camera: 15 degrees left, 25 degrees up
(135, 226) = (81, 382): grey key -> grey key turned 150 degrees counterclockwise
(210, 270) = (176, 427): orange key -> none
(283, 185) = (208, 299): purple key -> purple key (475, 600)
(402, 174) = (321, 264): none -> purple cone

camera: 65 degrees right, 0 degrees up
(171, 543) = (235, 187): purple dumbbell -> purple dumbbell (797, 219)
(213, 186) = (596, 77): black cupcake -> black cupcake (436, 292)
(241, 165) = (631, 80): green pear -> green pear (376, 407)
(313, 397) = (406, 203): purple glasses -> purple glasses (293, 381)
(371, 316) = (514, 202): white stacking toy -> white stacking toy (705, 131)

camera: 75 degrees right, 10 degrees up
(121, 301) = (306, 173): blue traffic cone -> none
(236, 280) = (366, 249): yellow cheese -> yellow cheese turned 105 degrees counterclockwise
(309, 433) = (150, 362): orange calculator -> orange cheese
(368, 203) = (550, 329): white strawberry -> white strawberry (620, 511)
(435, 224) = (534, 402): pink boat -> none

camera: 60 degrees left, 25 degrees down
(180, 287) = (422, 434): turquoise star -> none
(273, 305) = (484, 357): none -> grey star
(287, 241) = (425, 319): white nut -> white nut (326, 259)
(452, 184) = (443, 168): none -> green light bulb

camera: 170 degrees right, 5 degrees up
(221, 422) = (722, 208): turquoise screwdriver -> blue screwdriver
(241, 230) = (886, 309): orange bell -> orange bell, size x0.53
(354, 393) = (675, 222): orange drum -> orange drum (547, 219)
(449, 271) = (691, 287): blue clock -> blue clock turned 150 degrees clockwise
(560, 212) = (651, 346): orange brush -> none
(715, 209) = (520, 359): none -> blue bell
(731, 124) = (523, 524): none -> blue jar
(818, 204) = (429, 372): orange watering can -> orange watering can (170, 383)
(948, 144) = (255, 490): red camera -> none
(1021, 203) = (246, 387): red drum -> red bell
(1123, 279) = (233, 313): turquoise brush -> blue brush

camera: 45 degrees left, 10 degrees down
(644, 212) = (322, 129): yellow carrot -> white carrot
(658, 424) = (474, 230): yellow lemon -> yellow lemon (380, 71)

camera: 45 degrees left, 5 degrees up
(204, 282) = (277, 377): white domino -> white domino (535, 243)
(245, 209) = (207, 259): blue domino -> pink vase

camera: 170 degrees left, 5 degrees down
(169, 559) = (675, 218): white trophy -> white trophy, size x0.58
──────────────────────────────
§ YOUR GOAL: Write out the data above again, word for word.

§ EXPECTED OUTPUT:
camera: 15 degrees left, 25 degrees up
(135, 226) = (81, 382): grey key -> grey key turned 150 degrees counterclockwise
(210, 270) = (176, 427): orange key -> none
(283, 185) = (208, 299): purple key -> purple key (475, 600)
(402, 174) = (321, 264): none -> purple cone

camera: 65 degrees right, 0 degrees up
(171, 543) = (235, 187): purple dumbbell -> purple dumbbell (797, 219)
(213, 186) = (596, 77): black cupcake -> black cupcake (436, 292)
(241, 165) = (631, 80): green pear -> green pear (376, 407)
(313, 397) = (406, 203): purple glasses -> purple glasses (293, 381)
(371, 316) = (514, 202): white stacking toy -> white stacking toy (705, 131)

camera: 75 degrees right, 10 degrees up
(121, 301) = (306, 173): blue traffic cone -> none
(236, 280) = (366, 249): yellow cheese -> yellow cheese turned 105 degrees counterclockwise
(309, 433) = (150, 362): orange calculator -> orange cheese
(368, 203) = (550, 329): white strawberry -> white strawberry (620, 511)
(435, 224) = (534, 402): pink boat -> none

camera: 60 degrees left, 25 degrees down
(180, 287) = (422, 434): turquoise star -> none
(273, 305) = (484, 357): none -> grey star
(287, 241) = (425, 319): white nut -> white nut (326, 259)
(452, 184) = (443, 168): none -> green light bulb

camera: 170 degrees right, 5 degrees up
(221, 422) = (722, 208): turquoise screwdriver -> blue screwdriver
(241, 230) = (886, 309): orange bell -> orange bell, size x0.53
(354, 393) = (675, 222): orange drum -> orange drum (547, 219)
(449, 271) = (691, 287): blue clock -> blue clock turned 150 degrees clockwise
(560, 212) = (651, 346): orange brush -> none
(715, 209) = (520, 359): none -> blue bell
(731, 124) = (523, 524): none -> blue jar
(818, 204) = (429, 372): orange watering can -> orange watering can (170, 383)
(948, 144) = (255, 490): red camera -> none
(1021, 203) = (246, 387): red drum -> red bell
(1123, 279) = (233, 313): turquoise brush -> blue brush

camera: 45 degrees left, 10 degrees down
(644, 212) = (322, 129): yellow carrot -> white carrot
(658, 424) = (474, 230): yellow lemon -> yellow lemon (380, 71)

camera: 45 degrees left, 5 degrees up
(204, 282) = (277, 377): white domino -> white domino (535, 243)
(245, 209) = (207, 259): blue domino -> pink vase

camera: 170 degrees left, 5 degrees down
(169, 559) = (675, 218): white trophy -> white trophy, size x0.58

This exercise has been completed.